[Change detection outputs]

----------------

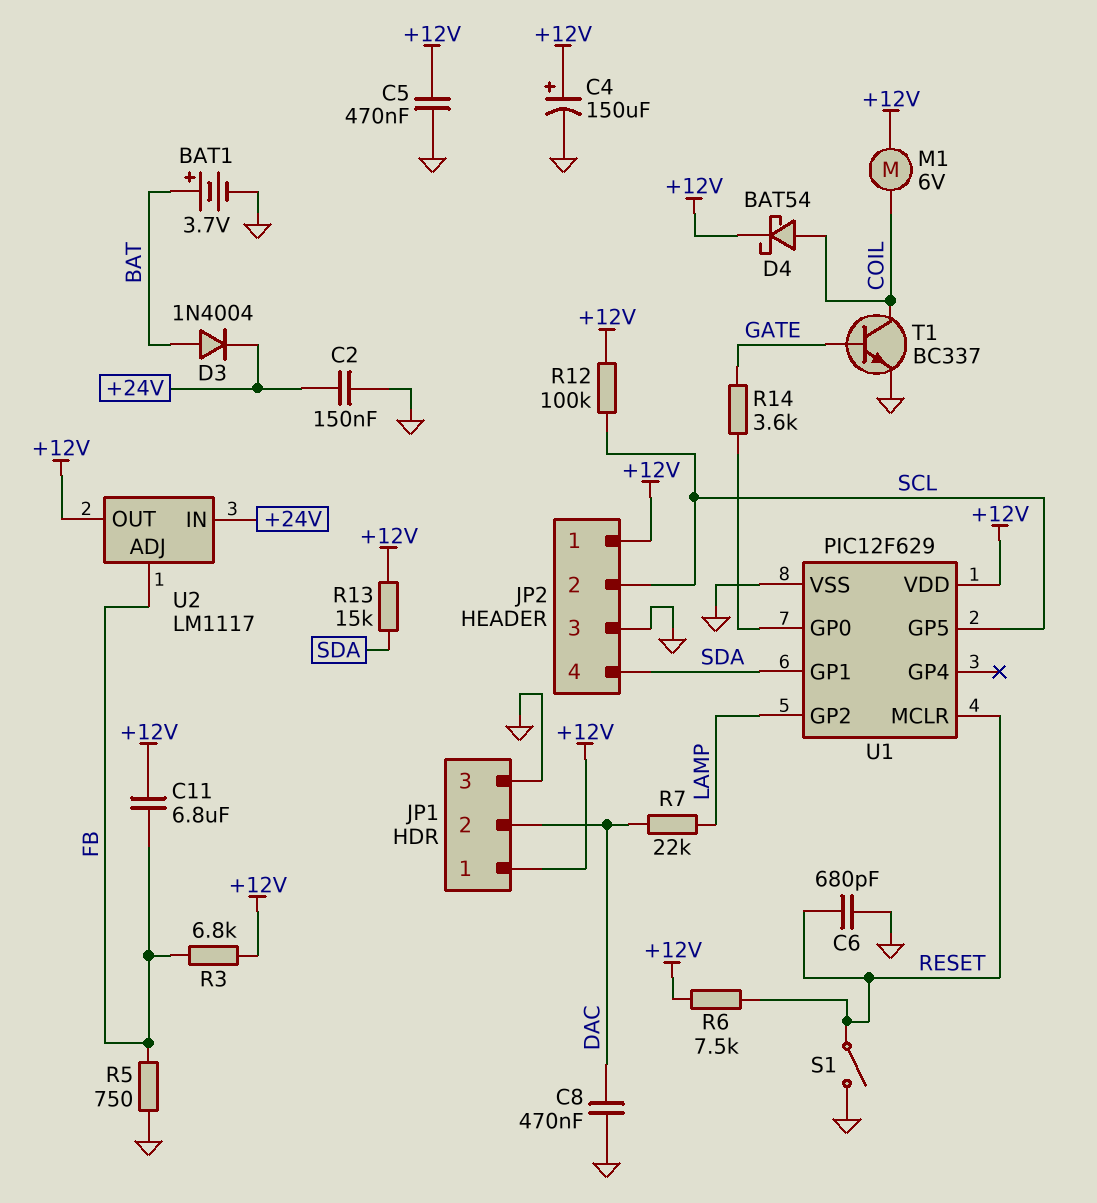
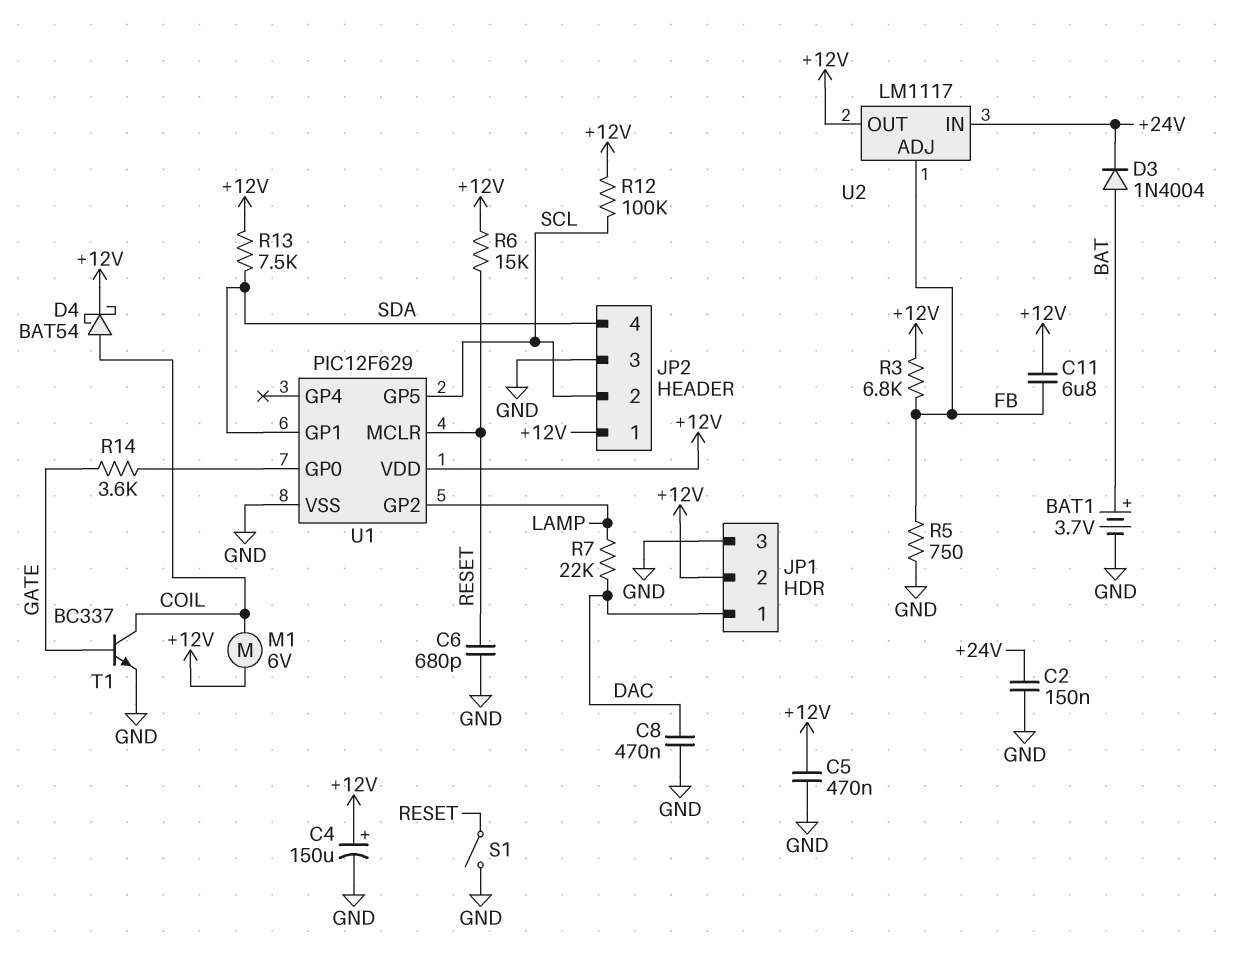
JP1 pin 1: +12V -> DAC
JP1 pin 2: DAC -> +12V
R6: 7.5k (+12V, RESET) -> 15k (+12V, RESET)
R13: 15k (+12V, SDA) -> 7.5k (+12V, SDA)

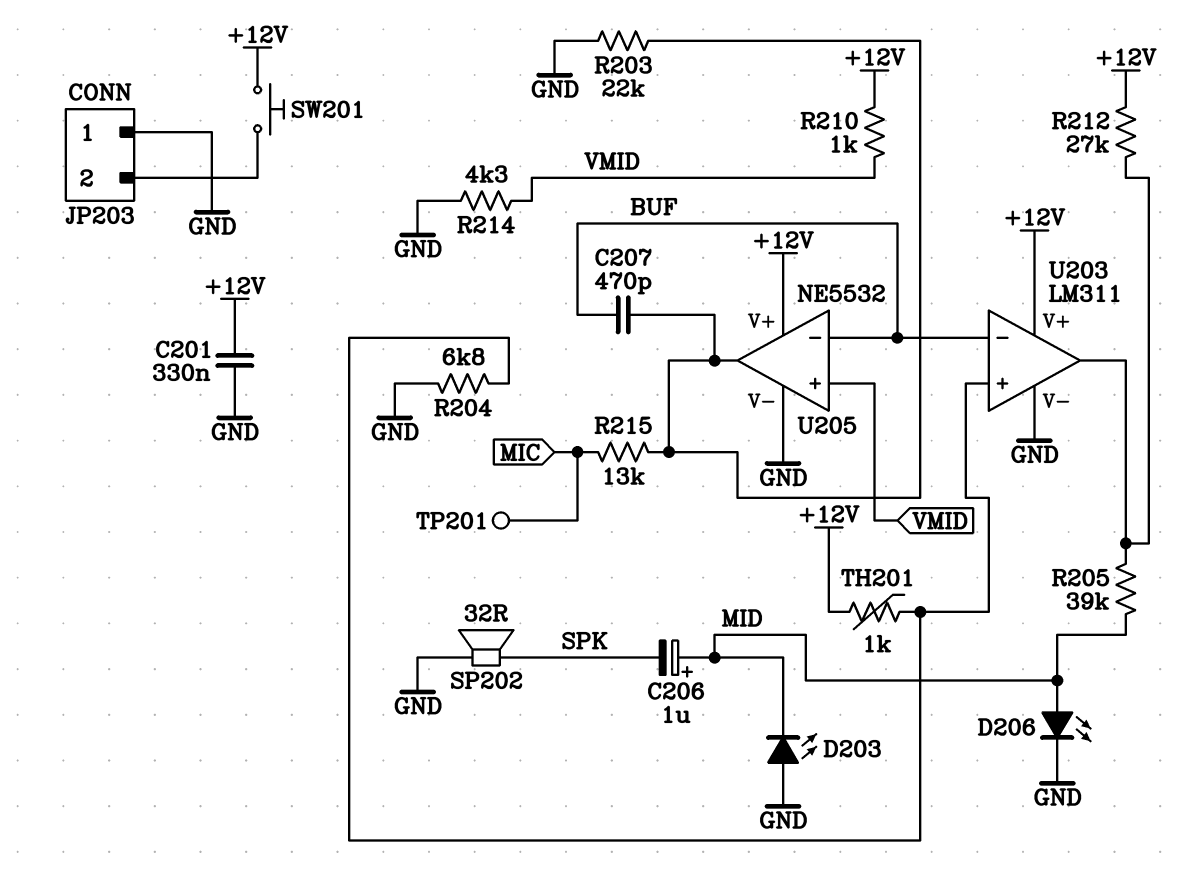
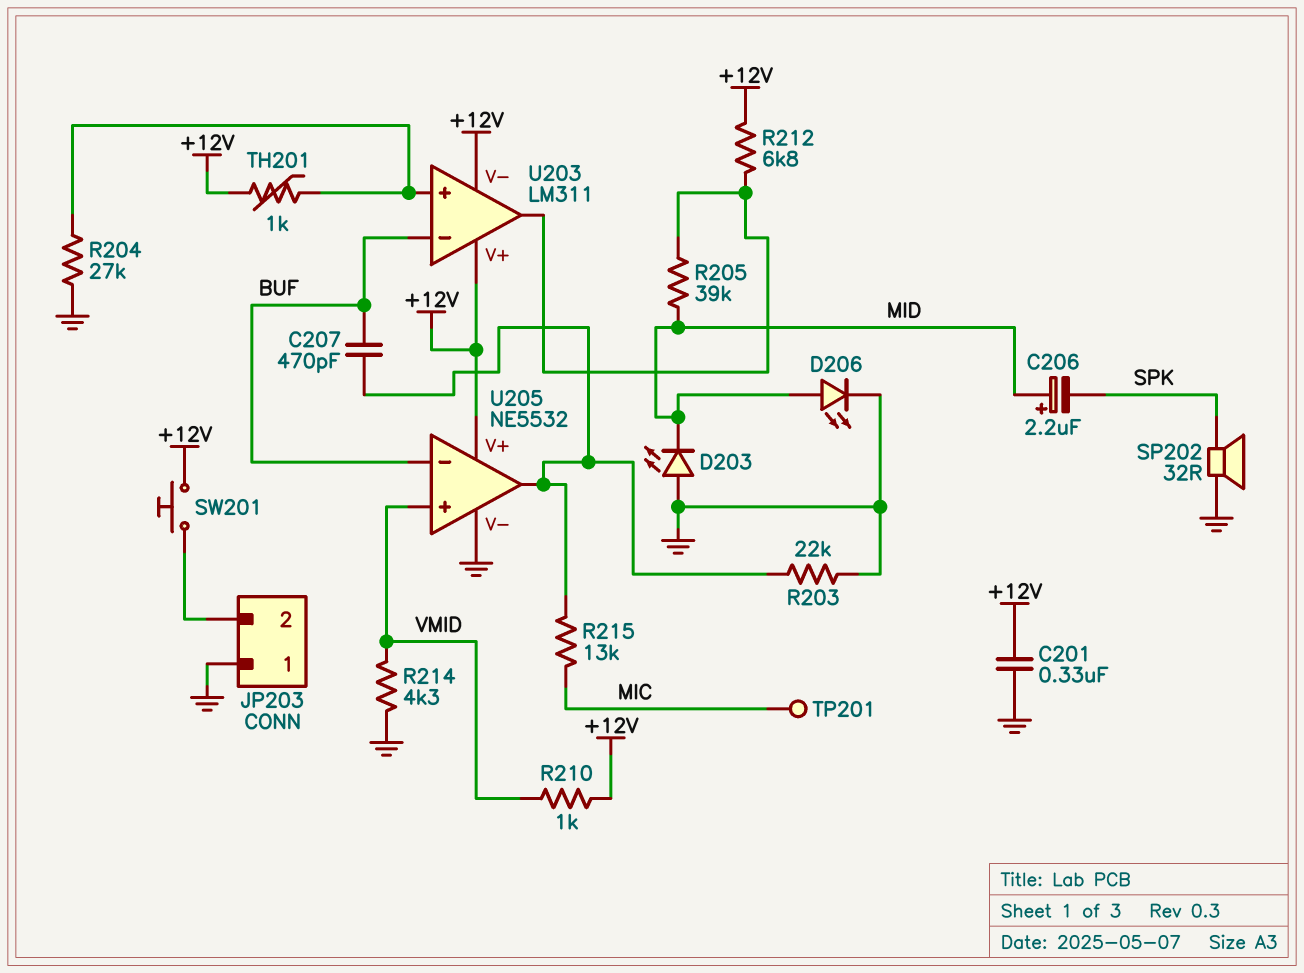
C206: 1uF (plus MID, minus SPK) -> 2.2uF (plus MID, minus SPK)
R204: 6.8k (GND, U203/in+) -> 27k (GND, U203/in+)
R212: 27k (+12V, U203/out) -> 6.8k (+12V, U203/out)
U203 pin V-: GND -> +12V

----------------

Task prompt ▸ Each line from the one containing "R204: 6.8k (GND, U203/in+)" to the end of the entries above should be copied exactly, and no other line.

Your response ▸
R204: 6.8k (GND, U203/in+) -> 27k (GND, U203/in+)
R212: 27k (+12V, U203/out) -> 6.8k (+12V, U203/out)
U203 pin V-: GND -> +12V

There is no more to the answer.